__WHAT YOU SHOULD DO__: From the entries below, return only the lines starting at the one that contains "none -> black brick E1:G2 level 1" and ending at the one that contains "none -> orange brick B2 level 2", exactly as they stand.

(Records from a data source)
┌──

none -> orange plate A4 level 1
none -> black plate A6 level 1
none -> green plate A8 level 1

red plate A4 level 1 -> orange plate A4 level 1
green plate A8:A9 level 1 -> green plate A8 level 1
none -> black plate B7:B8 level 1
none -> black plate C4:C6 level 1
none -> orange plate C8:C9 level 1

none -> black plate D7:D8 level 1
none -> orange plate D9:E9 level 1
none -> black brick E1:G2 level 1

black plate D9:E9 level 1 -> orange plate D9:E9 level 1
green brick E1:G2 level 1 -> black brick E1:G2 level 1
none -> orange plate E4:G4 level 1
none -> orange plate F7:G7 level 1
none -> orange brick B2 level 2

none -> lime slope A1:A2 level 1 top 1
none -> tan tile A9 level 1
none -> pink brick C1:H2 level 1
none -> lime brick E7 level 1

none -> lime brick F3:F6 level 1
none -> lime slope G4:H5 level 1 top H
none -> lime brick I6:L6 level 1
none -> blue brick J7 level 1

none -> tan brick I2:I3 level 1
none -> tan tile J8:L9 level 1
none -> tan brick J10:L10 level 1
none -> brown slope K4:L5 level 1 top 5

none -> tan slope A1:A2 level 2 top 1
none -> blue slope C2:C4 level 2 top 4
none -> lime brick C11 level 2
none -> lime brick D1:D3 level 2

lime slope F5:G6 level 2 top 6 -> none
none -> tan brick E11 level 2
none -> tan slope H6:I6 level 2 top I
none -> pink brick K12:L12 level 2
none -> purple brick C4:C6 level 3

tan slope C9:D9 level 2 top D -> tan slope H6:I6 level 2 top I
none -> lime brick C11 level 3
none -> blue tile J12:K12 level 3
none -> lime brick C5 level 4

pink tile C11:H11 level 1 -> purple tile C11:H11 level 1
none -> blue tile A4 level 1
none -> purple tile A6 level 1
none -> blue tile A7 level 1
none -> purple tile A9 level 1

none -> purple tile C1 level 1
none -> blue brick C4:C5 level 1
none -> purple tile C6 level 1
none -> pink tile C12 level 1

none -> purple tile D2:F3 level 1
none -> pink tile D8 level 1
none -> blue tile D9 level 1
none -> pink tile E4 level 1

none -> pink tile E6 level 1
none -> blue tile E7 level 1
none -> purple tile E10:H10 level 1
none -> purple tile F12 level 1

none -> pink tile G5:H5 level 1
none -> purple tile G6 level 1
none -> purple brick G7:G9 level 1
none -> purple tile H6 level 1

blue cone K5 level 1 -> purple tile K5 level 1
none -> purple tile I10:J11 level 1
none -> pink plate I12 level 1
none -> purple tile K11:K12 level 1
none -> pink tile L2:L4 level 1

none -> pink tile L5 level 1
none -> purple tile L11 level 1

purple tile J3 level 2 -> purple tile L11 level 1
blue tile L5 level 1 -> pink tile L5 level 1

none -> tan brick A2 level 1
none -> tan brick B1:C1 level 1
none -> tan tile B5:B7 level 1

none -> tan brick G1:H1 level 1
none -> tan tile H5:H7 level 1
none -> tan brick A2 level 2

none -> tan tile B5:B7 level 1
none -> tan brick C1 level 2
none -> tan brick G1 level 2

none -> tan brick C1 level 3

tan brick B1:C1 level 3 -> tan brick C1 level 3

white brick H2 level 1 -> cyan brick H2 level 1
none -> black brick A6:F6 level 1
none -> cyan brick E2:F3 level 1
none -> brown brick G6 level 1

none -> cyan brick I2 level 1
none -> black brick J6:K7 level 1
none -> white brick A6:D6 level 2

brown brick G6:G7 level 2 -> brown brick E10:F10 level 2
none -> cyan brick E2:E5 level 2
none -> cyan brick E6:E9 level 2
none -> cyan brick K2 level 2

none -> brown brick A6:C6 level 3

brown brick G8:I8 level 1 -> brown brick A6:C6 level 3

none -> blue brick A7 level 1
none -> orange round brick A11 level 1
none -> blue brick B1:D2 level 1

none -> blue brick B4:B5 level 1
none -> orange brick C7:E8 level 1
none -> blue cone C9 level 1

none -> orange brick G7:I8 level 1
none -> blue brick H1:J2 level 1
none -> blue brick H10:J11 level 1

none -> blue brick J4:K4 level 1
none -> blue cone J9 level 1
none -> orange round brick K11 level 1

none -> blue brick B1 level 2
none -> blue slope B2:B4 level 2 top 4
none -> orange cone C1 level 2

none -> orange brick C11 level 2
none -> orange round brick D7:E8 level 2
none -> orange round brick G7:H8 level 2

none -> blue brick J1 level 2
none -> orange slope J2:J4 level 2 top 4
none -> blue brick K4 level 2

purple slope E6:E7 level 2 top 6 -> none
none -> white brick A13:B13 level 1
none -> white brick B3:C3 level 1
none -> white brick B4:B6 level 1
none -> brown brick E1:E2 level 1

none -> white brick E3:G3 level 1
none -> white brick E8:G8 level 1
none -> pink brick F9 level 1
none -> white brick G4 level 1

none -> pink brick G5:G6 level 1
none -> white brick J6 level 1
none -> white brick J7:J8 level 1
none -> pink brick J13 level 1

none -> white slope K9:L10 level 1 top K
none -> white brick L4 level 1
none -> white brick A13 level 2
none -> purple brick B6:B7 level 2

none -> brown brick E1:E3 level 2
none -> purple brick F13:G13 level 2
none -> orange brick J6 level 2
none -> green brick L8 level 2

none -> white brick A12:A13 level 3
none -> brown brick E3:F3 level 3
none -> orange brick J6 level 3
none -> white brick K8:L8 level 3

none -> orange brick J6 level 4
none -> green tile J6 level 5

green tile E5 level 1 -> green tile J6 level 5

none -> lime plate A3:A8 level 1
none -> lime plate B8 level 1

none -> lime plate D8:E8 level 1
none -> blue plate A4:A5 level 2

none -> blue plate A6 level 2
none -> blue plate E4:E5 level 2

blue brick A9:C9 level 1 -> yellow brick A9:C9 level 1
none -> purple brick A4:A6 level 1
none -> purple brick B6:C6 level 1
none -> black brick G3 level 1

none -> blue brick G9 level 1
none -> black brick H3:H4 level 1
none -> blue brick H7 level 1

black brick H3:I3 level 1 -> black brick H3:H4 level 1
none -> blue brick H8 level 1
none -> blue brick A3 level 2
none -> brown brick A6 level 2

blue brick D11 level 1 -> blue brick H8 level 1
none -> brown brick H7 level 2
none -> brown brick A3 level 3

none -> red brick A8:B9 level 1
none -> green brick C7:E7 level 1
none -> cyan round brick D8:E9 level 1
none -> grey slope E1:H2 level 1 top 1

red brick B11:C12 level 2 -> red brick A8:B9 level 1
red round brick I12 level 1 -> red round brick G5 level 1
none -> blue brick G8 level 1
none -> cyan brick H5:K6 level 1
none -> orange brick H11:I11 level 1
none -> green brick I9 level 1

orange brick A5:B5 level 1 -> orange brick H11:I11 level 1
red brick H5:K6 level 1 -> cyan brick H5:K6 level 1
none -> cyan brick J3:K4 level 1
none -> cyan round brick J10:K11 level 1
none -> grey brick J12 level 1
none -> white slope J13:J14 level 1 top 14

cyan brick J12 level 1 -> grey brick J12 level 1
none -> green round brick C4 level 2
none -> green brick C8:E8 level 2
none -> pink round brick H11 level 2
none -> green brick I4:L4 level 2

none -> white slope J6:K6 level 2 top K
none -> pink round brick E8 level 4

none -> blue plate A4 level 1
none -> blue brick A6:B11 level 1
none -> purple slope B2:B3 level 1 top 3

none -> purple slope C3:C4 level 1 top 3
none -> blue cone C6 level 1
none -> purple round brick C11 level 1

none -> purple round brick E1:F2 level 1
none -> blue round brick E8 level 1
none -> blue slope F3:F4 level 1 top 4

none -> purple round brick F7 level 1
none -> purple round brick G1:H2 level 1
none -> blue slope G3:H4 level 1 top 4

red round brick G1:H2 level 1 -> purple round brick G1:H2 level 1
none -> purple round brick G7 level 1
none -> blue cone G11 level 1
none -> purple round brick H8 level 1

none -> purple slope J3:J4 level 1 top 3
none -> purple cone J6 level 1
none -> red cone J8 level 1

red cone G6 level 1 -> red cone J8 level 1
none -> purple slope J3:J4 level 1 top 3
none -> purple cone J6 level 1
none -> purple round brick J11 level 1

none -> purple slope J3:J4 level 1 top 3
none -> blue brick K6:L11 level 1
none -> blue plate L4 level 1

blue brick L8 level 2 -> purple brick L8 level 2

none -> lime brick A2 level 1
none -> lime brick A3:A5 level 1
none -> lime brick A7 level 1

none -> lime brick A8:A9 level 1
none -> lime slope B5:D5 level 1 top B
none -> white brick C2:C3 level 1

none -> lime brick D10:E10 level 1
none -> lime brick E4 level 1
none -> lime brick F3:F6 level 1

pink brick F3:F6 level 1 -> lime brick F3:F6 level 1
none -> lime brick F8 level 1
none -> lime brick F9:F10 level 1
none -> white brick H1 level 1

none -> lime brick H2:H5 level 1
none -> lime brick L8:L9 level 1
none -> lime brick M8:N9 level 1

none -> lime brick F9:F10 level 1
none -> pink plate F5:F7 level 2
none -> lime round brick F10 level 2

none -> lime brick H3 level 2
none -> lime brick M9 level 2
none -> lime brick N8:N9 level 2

└──

__REPLY__:
none -> black brick E1:G2 level 1

black plate D9:E9 level 1 -> orange plate D9:E9 level 1
green brick E1:G2 level 1 -> black brick E1:G2 level 1
none -> orange plate E4:G4 level 1
none -> orange plate F7:G7 level 1
none -> orange brick B2 level 2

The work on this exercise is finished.